[start of Records supplied]
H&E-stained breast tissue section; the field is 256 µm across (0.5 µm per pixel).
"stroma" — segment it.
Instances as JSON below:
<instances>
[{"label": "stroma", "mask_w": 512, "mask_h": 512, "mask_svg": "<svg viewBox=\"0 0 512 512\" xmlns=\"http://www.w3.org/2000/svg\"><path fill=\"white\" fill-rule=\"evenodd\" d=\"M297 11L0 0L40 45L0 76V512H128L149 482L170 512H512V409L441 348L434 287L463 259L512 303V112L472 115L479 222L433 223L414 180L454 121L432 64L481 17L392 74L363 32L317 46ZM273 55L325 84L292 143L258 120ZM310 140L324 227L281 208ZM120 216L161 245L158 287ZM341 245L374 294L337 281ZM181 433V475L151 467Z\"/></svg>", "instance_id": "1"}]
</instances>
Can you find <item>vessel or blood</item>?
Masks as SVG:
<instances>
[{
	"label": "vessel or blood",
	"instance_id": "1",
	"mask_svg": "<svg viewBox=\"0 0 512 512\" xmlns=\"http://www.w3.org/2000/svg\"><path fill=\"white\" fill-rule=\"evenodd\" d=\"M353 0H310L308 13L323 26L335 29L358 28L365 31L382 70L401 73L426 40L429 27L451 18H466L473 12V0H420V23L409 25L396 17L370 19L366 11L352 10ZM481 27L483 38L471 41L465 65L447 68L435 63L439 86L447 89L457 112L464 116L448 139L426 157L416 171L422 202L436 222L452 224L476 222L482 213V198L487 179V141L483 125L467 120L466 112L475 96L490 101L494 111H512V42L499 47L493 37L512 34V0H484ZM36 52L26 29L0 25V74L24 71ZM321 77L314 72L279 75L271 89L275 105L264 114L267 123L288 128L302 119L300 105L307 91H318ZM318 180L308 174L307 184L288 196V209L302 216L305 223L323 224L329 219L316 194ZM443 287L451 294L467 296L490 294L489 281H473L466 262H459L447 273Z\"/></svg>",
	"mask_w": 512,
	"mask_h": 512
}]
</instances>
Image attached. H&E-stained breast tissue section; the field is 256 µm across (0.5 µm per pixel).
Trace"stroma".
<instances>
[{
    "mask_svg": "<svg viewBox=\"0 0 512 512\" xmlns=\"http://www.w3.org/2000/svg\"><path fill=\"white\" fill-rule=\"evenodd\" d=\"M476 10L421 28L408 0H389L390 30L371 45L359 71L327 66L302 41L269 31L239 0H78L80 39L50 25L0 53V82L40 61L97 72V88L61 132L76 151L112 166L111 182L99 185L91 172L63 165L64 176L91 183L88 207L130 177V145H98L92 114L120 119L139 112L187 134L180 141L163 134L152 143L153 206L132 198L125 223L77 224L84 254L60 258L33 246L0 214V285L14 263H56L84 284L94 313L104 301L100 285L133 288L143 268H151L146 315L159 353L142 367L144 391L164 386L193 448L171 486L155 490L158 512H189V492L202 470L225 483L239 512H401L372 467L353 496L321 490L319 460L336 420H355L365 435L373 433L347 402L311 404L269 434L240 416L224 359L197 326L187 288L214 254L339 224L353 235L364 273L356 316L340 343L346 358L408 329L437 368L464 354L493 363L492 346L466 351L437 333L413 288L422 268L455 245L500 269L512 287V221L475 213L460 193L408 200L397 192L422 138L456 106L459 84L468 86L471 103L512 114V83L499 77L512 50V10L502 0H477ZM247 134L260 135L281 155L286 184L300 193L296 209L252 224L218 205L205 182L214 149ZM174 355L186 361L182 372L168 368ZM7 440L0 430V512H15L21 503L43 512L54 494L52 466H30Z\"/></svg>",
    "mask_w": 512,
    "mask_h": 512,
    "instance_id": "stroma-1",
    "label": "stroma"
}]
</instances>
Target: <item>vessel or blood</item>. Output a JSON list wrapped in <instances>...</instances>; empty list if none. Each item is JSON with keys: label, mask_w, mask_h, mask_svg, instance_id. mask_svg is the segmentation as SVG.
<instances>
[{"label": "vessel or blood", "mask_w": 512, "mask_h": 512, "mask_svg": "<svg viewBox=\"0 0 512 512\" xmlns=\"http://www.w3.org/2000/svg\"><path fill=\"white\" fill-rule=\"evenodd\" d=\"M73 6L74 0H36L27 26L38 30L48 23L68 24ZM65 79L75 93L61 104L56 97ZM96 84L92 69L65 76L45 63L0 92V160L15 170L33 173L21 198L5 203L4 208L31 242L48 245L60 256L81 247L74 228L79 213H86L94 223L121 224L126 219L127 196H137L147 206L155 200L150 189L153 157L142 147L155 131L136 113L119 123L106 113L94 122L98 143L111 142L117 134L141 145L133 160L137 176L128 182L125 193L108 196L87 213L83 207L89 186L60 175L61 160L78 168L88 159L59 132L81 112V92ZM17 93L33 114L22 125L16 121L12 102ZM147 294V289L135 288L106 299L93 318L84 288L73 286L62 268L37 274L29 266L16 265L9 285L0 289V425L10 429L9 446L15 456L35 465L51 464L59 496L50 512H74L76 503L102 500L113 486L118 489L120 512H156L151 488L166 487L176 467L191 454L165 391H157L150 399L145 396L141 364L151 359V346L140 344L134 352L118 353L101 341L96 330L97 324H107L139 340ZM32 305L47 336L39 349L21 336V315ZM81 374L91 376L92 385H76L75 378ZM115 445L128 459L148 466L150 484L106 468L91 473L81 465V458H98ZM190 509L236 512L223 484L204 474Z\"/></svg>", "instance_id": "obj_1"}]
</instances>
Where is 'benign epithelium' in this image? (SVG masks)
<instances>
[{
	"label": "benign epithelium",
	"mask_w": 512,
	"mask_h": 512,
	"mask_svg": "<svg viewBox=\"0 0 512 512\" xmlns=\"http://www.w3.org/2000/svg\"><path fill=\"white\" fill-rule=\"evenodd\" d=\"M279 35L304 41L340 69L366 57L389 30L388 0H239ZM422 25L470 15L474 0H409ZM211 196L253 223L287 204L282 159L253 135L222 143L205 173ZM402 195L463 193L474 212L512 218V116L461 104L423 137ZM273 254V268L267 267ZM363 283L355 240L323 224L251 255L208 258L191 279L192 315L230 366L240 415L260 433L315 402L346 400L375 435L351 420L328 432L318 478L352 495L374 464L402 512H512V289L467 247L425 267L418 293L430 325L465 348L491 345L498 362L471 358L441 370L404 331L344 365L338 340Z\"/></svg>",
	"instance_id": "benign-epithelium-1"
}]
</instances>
[end of Records supplied]
### Short task
Give a word-for-word copy of the records.

### Task result
H&E-stained breast tissue section; the field is 256 µm across (0.5 µm per pixel).
"stroma" — segment it.
Instances as JSON below:
<instances>
[{"label": "stroma", "mask_w": 512, "mask_h": 512, "mask_svg": "<svg viewBox=\"0 0 512 512\" xmlns=\"http://www.w3.org/2000/svg\"><path fill=\"white\" fill-rule=\"evenodd\" d=\"M297 11L0 0L40 45L0 76V512H128L149 482L170 512H512V409L441 348L434 287L463 259L512 303V112L472 115L479 222L433 223L414 180L454 121L432 64L481 17L392 74L363 32L317 46ZM273 55L325 84L292 143L258 120ZM310 140L324 227L281 208ZM120 216L161 245L158 287ZM341 245L374 294L337 281ZM181 433V475L151 467Z\"/></svg>", "instance_id": "1"}]
</instances>
Can you find <item>vessel or blood</item>?
Masks as SVG:
<instances>
[{
	"label": "vessel or blood",
	"instance_id": "1",
	"mask_svg": "<svg viewBox=\"0 0 512 512\" xmlns=\"http://www.w3.org/2000/svg\"><path fill=\"white\" fill-rule=\"evenodd\" d=\"M353 0H310L308 13L323 26L335 29L358 28L365 31L382 70L401 73L426 40L429 27L451 18H466L473 12V0H420V23L409 25L396 17L370 19L366 11L352 10ZM481 27L483 38L471 41L465 65L447 68L435 63L439 86L447 89L457 112L464 116L448 139L426 157L416 171L422 202L436 222L452 224L476 222L482 213V198L487 179V141L483 125L467 120L466 112L475 96L490 101L494 111H512V42L499 47L493 37L512 34V0H484ZM36 52L26 29L0 25V74L24 71ZM321 77L314 72L279 75L271 89L275 105L264 114L267 123L288 128L302 119L300 105L307 91H318ZM318 180L308 174L307 184L288 196V209L302 216L305 223L323 224L329 219L316 194ZM443 287L451 294L467 296L490 294L489 281H473L466 262H459L447 273Z\"/></svg>",
	"mask_w": 512,
	"mask_h": 512
}]
</instances>
Image attached. H&E-stained breast tissue section; the field is 256 µm across (0.5 µm per pixel).
Trace"stroma".
<instances>
[{
    "mask_svg": "<svg viewBox=\"0 0 512 512\" xmlns=\"http://www.w3.org/2000/svg\"><path fill=\"white\" fill-rule=\"evenodd\" d=\"M476 10L421 28L408 0H389L390 30L371 45L359 71L327 66L302 41L269 31L239 0H78L80 39L50 25L0 53V82L40 61L97 72V88L61 132L76 151L112 166L111 182L99 185L91 172L63 165L64 176L91 183L88 207L130 177V145H98L92 114L120 119L139 112L187 134L180 141L163 134L152 143L153 206L132 198L125 223L77 224L84 254L60 258L33 246L0 214V285L14 263H56L84 284L94 313L104 301L100 285L133 288L143 268H151L146 315L159 353L142 367L144 391L164 386L193 448L171 486L155 490L158 512H189V492L202 470L225 483L239 512H401L372 467L353 496L321 490L319 460L336 420H355L365 435L373 433L347 402L311 404L269 434L240 416L224 359L197 326L187 288L214 254L339 224L353 235L364 273L356 316L340 343L346 358L408 329L437 368L464 354L493 363L492 346L466 351L437 333L413 288L422 268L455 245L500 269L512 287V221L475 213L460 193L408 200L397 192L422 138L456 106L459 84L468 86L471 103L512 114V83L499 77L512 50V10L502 0H477ZM247 134L260 135L281 155L286 184L300 193L296 209L252 224L218 205L205 182L214 149ZM174 355L186 361L182 372L168 368ZM7 440L0 430V512H15L21 503L43 512L54 494L52 466H30Z\"/></svg>",
    "mask_w": 512,
    "mask_h": 512,
    "instance_id": "stroma-1",
    "label": "stroma"
}]
</instances>
Target: <item>vessel or blood</item>. Output a JSON list wrapped in <instances>...</instances>; empty list if none. Each item is JSON with keys: label, mask_w, mask_h, mask_svg, instance_id. mask_svg is the segmentation as SVG.
<instances>
[{"label": "vessel or blood", "mask_w": 512, "mask_h": 512, "mask_svg": "<svg viewBox=\"0 0 512 512\" xmlns=\"http://www.w3.org/2000/svg\"><path fill=\"white\" fill-rule=\"evenodd\" d=\"M73 6L74 0H36L27 26L38 30L48 23L68 24ZM65 79L75 93L61 104L56 97ZM96 84L92 69L65 76L45 63L0 92V160L15 170L33 173L21 198L5 203L4 208L31 242L48 245L60 256L81 247L74 228L79 213H86L94 223L121 224L126 219L127 196H137L147 206L155 200L150 189L153 157L142 147L155 131L136 113L119 123L106 113L94 122L98 143L111 142L117 134L141 145L133 160L137 176L128 182L125 193L108 196L87 213L83 207L89 186L60 175L61 160L78 168L88 159L59 132L81 112V92ZM17 93L33 114L22 125L16 121L12 102ZM147 294V289L135 288L106 299L93 318L84 288L73 286L62 268L37 274L29 266L16 265L9 285L0 289V425L10 429L9 446L15 456L35 465L51 464L59 496L50 512H74L76 503L102 500L113 486L118 489L120 512H156L151 488L166 487L176 467L191 454L165 391H157L150 399L145 396L141 364L151 359V346L140 344L134 352L118 353L101 341L96 330L97 324H107L139 340ZM32 305L47 336L39 349L21 336V315ZM81 374L91 376L92 385H76L75 378ZM115 445L128 459L148 466L150 484L106 468L91 473L81 465V458H98ZM190 509L236 512L223 484L204 474Z\"/></svg>", "instance_id": "obj_1"}]
</instances>
Where is 'benign epithelium' in this image? (SVG masks)
<instances>
[{
	"label": "benign epithelium",
	"mask_w": 512,
	"mask_h": 512,
	"mask_svg": "<svg viewBox=\"0 0 512 512\" xmlns=\"http://www.w3.org/2000/svg\"><path fill=\"white\" fill-rule=\"evenodd\" d=\"M279 35L304 41L340 69L366 57L389 30L388 0H239ZM422 25L470 15L474 0H409ZM211 196L253 223L287 204L282 159L253 135L222 143L205 173ZM402 195L463 193L474 212L512 218V116L461 104L423 137ZM273 254V268L267 267ZM363 283L355 240L323 224L251 255L208 258L191 279L192 315L230 366L240 415L260 433L315 402L346 400L375 435L351 420L328 432L318 478L352 495L374 464L402 512H512V289L467 247L425 267L418 293L430 325L465 348L491 345L498 362L471 358L441 370L404 331L344 365L338 340Z\"/></svg>",
	"instance_id": "benign-epithelium-1"
}]
</instances>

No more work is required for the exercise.